# INPUT FOR THIS TASK

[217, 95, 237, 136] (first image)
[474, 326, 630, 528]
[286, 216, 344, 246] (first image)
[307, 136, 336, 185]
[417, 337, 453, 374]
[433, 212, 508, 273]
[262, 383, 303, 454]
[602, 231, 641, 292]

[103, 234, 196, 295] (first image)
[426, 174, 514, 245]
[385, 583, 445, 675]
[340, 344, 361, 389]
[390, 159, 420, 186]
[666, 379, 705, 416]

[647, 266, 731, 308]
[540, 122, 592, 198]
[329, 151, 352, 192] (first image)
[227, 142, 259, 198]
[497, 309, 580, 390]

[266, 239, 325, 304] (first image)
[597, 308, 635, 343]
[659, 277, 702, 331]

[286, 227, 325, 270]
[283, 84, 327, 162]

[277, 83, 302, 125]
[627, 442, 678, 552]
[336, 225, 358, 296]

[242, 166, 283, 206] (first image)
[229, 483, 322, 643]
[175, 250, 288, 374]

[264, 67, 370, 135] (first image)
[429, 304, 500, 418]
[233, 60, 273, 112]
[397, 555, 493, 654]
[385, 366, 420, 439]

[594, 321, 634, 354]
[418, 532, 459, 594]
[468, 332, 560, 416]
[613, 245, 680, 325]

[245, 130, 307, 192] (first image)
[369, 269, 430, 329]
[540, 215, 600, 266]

# ACTION ITEM
Repeat exactly, please, each line from the beginning of the data through the line with "[262, 383, 303, 454]" in it, and only those lines.

# EXERCISE SOLUTION
[217, 95, 237, 136] (first image)
[474, 326, 630, 528]
[286, 216, 344, 246] (first image)
[307, 136, 336, 185]
[417, 337, 453, 374]
[433, 212, 508, 273]
[262, 383, 303, 454]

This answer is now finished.